ABOUT THIS TASK. Whenever the word "rolling" turns up in a line of the data below, copy that line.

EXERCISE DATA.
^^^^^^^^^^^^^^^^

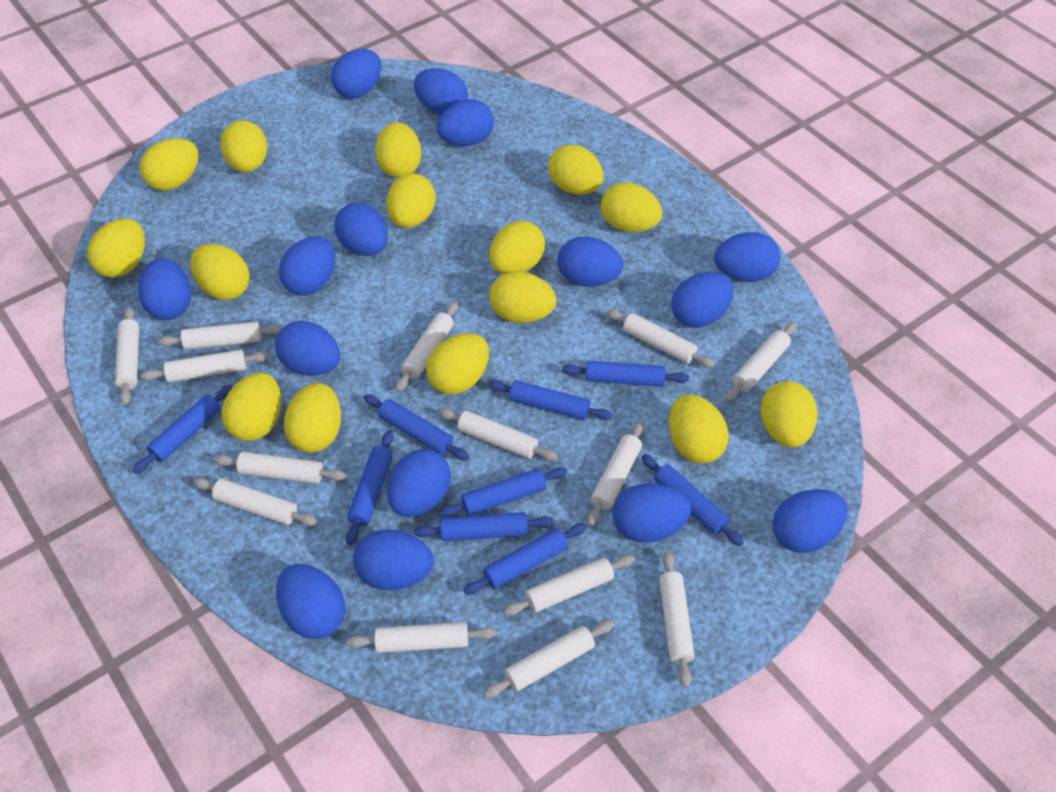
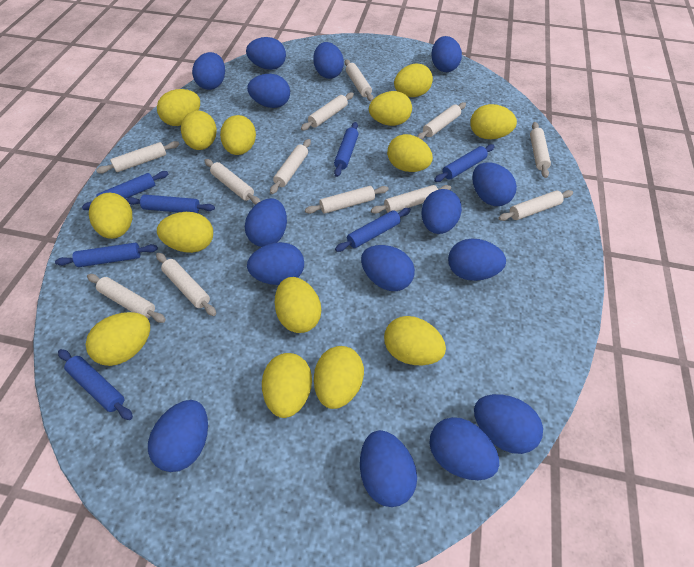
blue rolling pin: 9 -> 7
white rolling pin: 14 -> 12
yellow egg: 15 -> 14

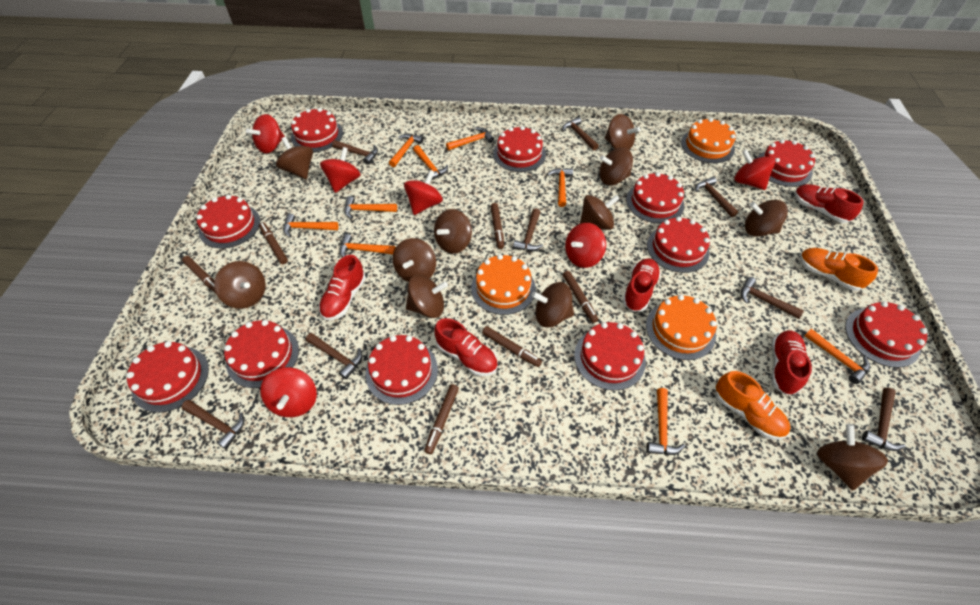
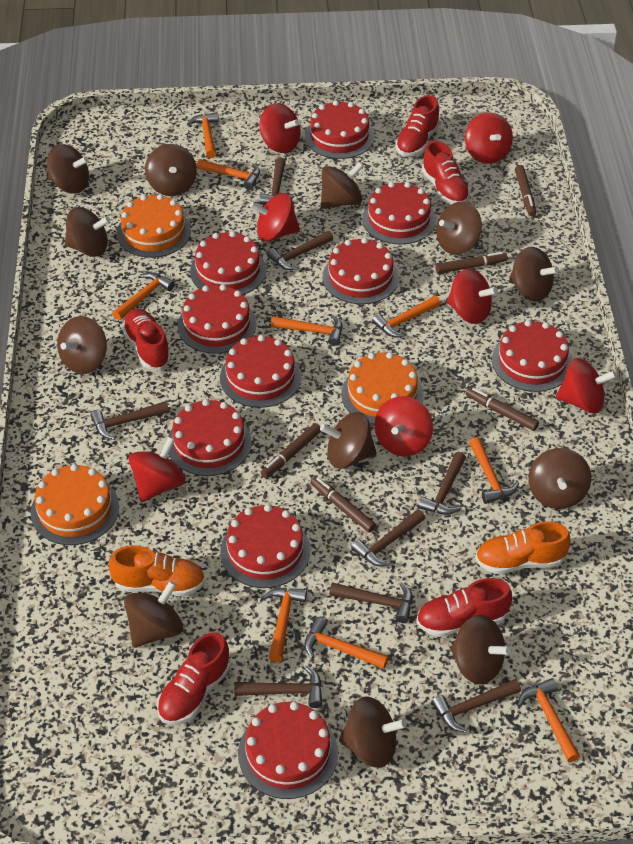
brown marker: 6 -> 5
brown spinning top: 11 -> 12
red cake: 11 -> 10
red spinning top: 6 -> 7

^^^^^^^^^^^^^^^^

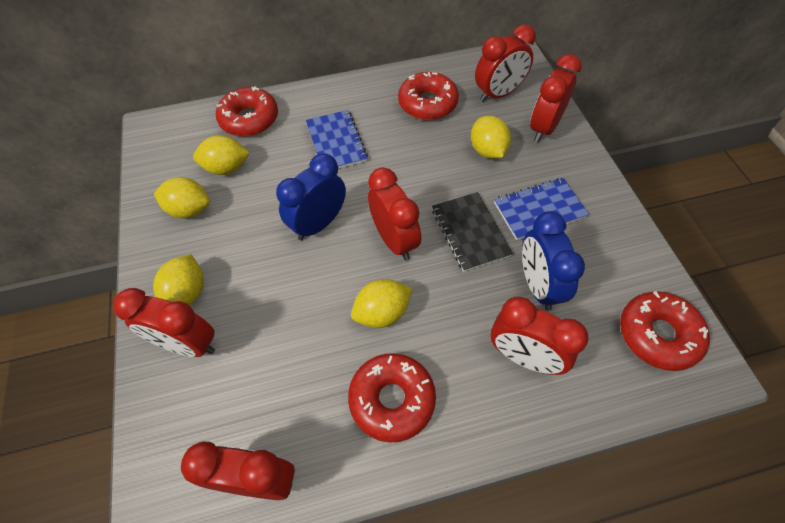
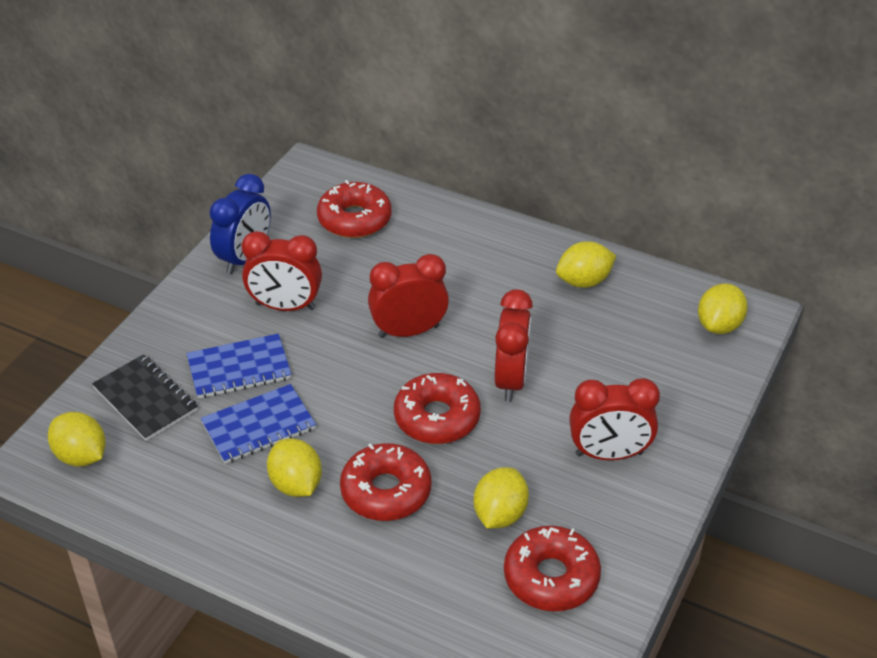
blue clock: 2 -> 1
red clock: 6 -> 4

^^^^^^^^^^^^^^^^

SOLUTION TO THIS EXERCISE.
blue rolling pin: 9 -> 7
white rolling pin: 14 -> 12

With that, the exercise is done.